**TASK OBJECTIVE:** Where a line holds the word "RADIO", copy that line from the data below.
═════ RECORDS SUPPLIED
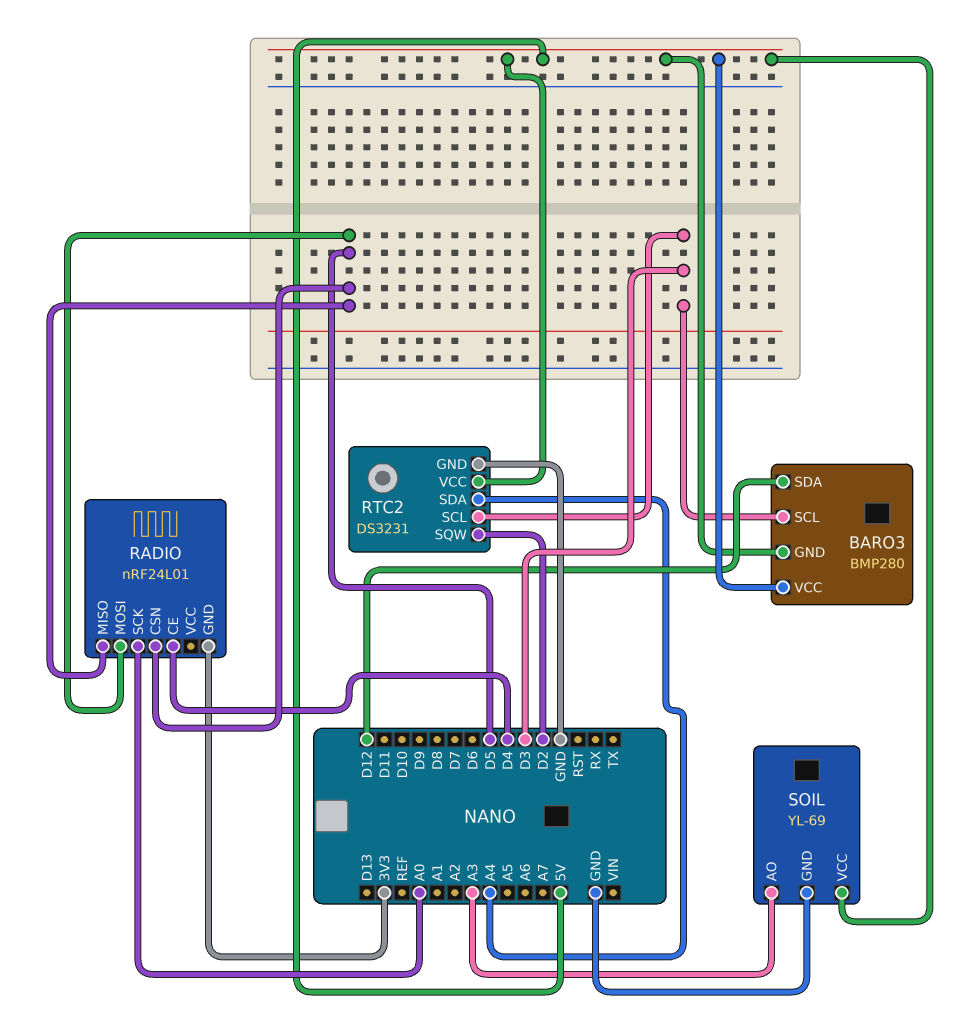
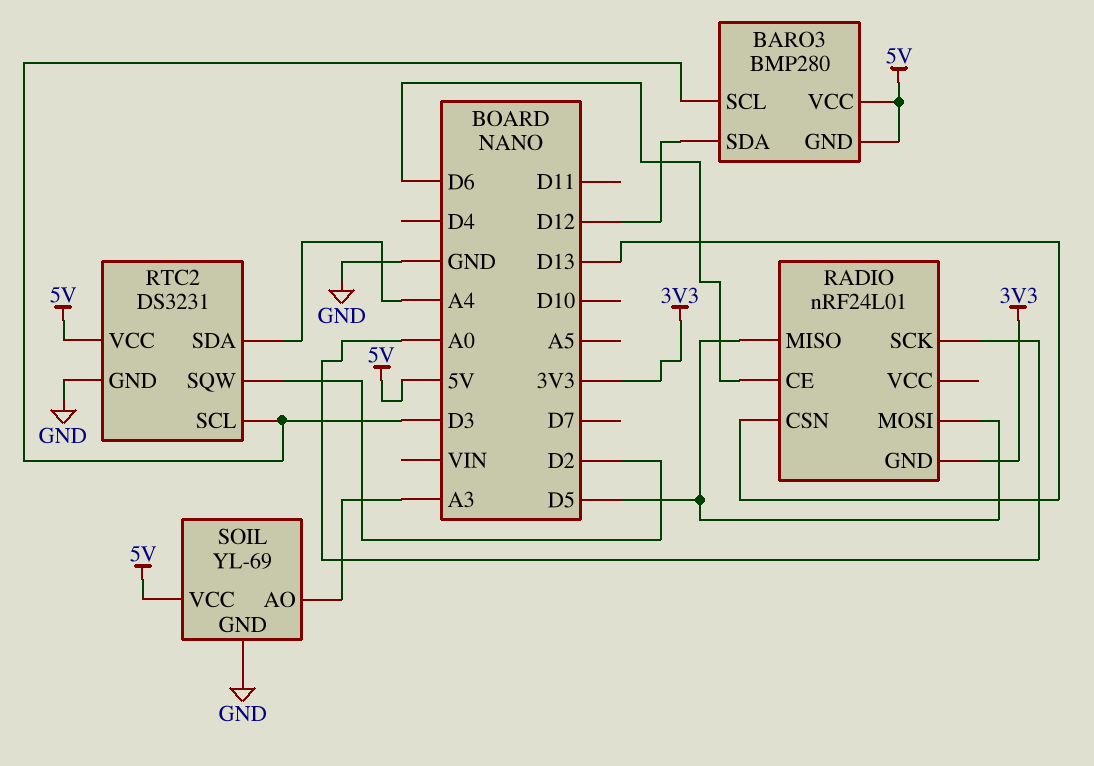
RADIO pin CE: D4 -> D6
RADIO pin CSN: D5 -> D13

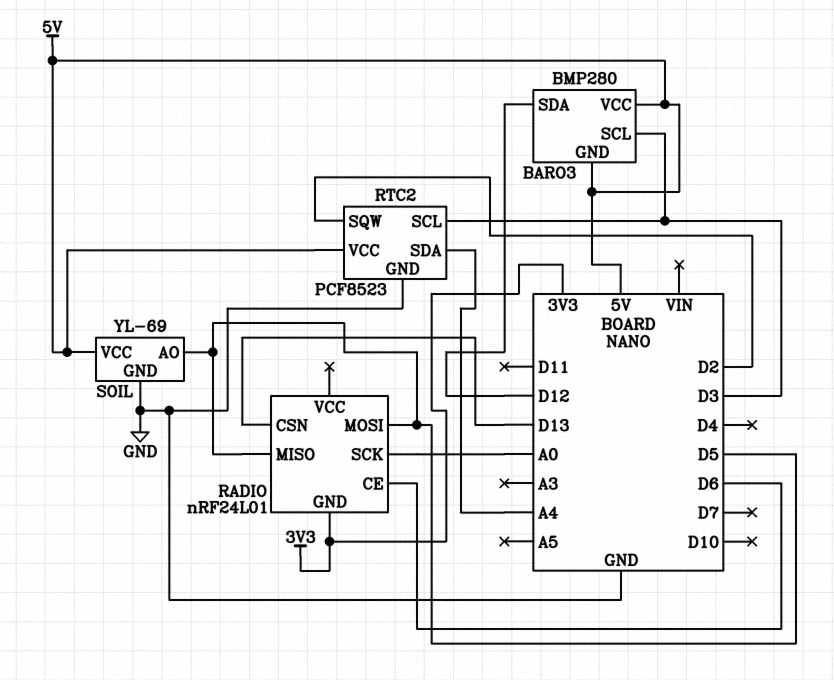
RTC2: DS3231 -> PCF8523
SOIL pin AO: A3 -> D5

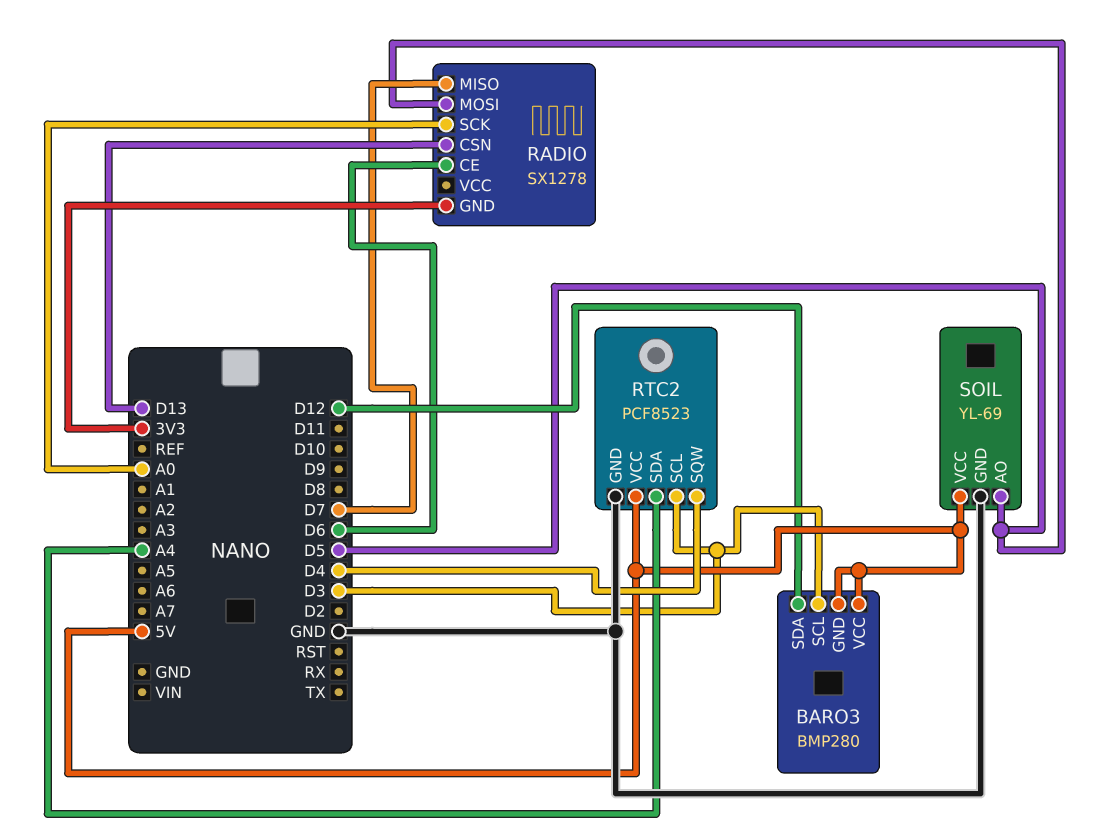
RADIO: nRF24L01 -> SX1278
RADIO pin MISO: D5 -> D7
RTC2 pin SQW: D2 -> D4

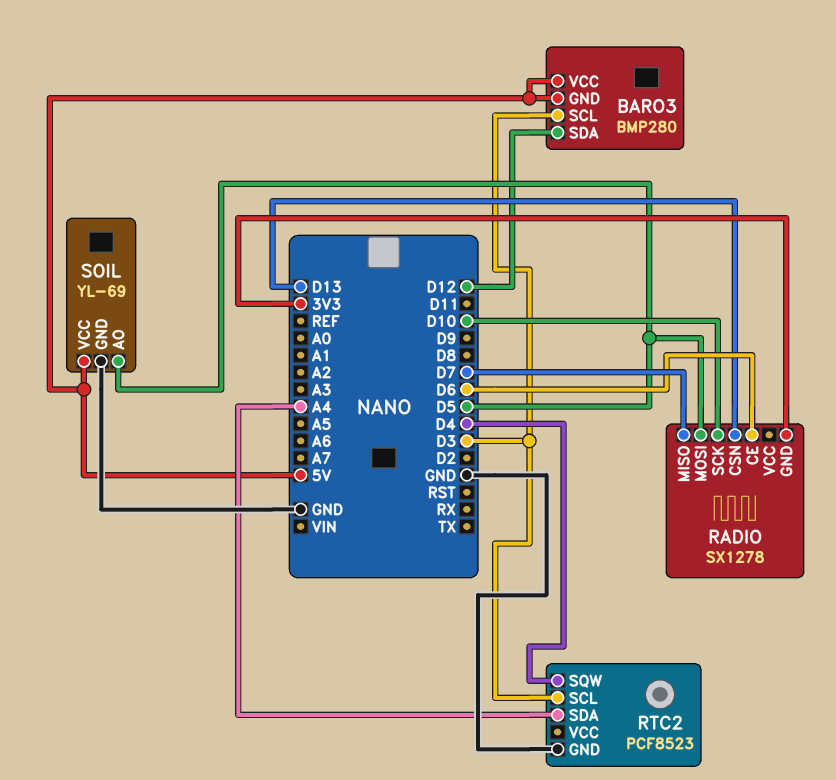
RADIO pin SCK: A0 -> D10
RTC2 pin VCC: 5V -> none

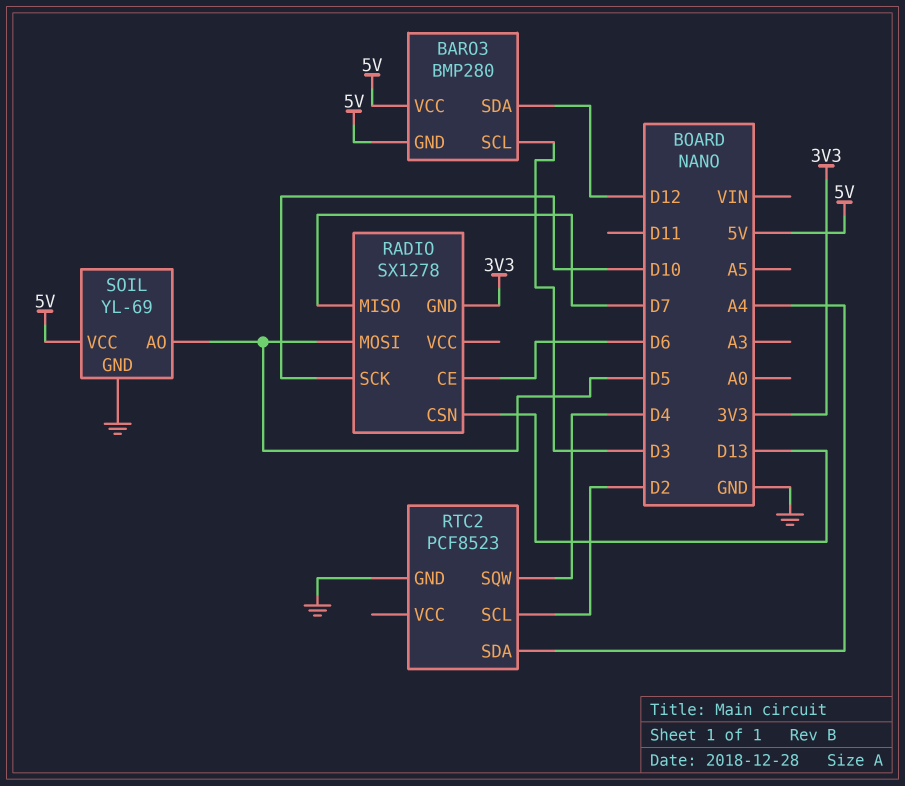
RTC2 pin SCL: D3 -> D2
══════════
**COMPLETED TASK:**
RADIO pin CE: D4 -> D6
RADIO pin CSN: D5 -> D13
RADIO: nRF24L01 -> SX1278
RADIO pin MISO: D5 -> D7
RADIO pin SCK: A0 -> D10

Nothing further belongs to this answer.